### Work required
The records are to be copied from the line that contains "red goblet: 2 -> 5" through their last line, word for word, with every picture left out.

### Data to examine
-*-*-

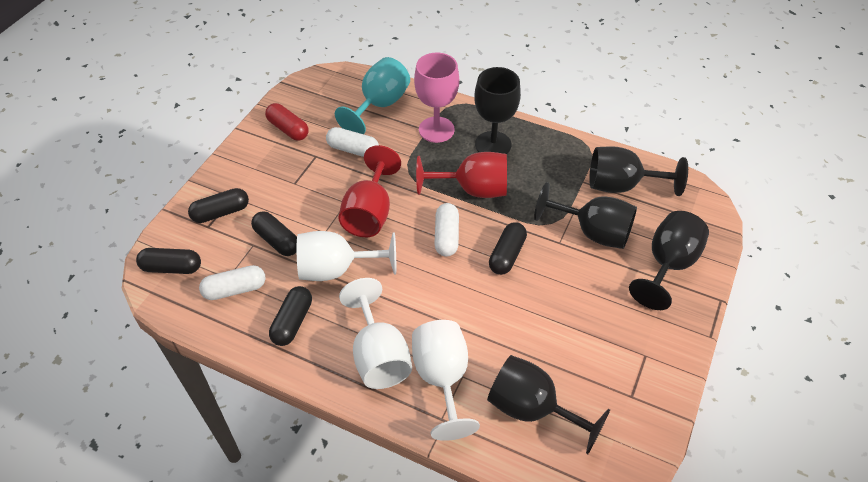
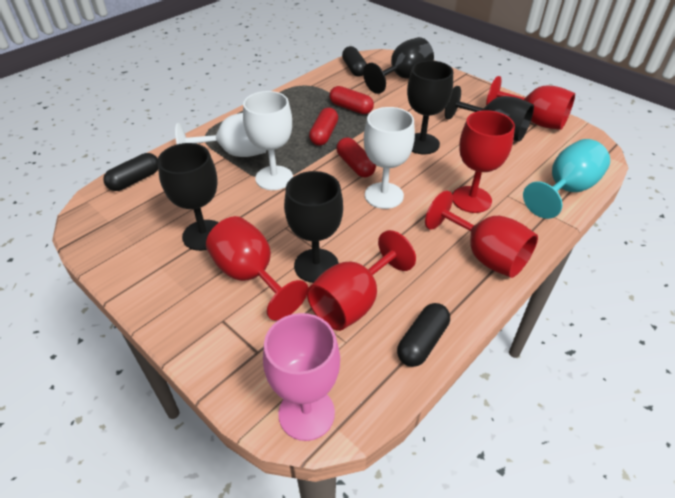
black capsule: 5 -> 3
red capsule: 1 -> 3
red goblet: 2 -> 5
white capsule: 3 -> 0

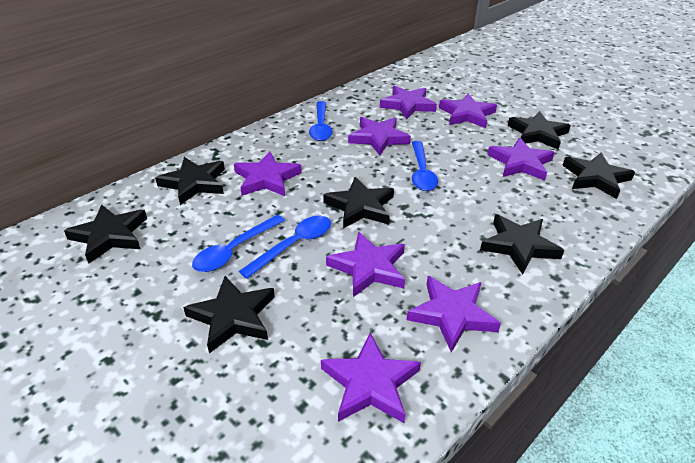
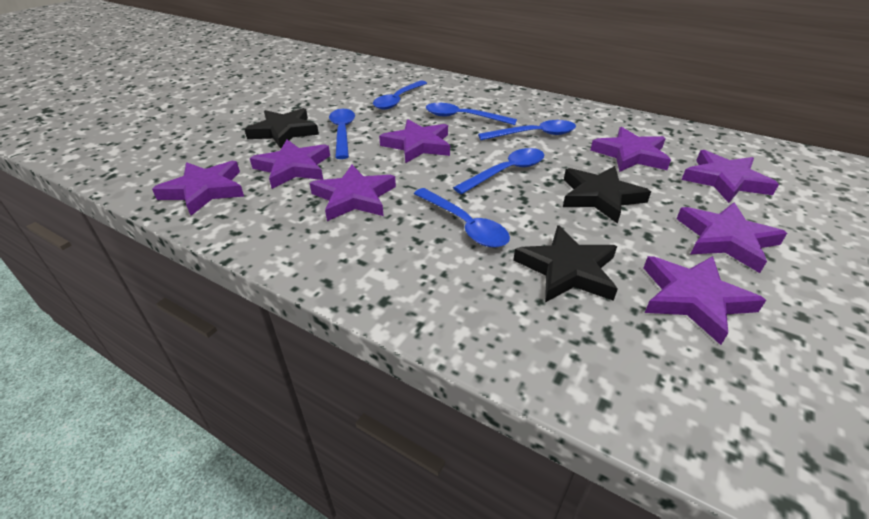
black star: 7 -> 3
blue spoon: 4 -> 6

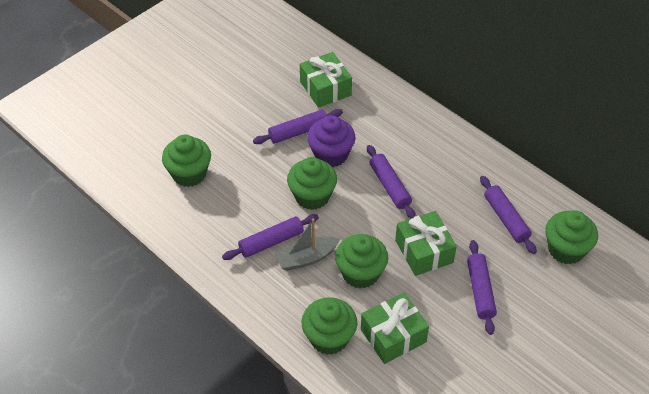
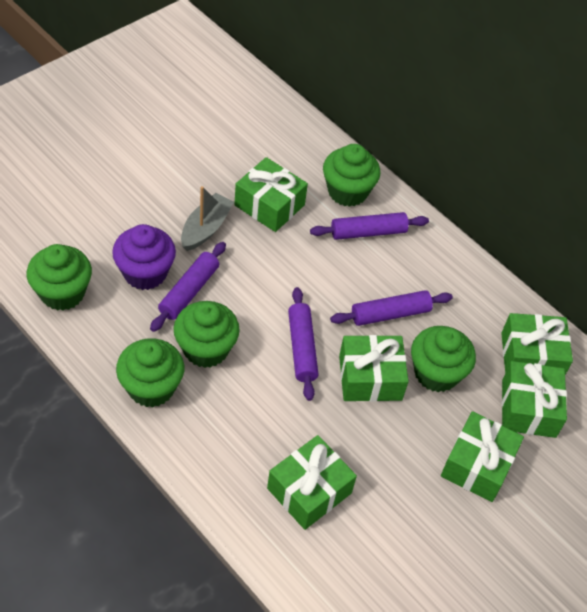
green gift: 3 -> 6
purple rolling pin: 5 -> 4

-*-*-

### Response
red goblet: 2 -> 5
white capsule: 3 -> 0

black star: 7 -> 3
blue spoon: 4 -> 6

green gift: 3 -> 6
purple rolling pin: 5 -> 4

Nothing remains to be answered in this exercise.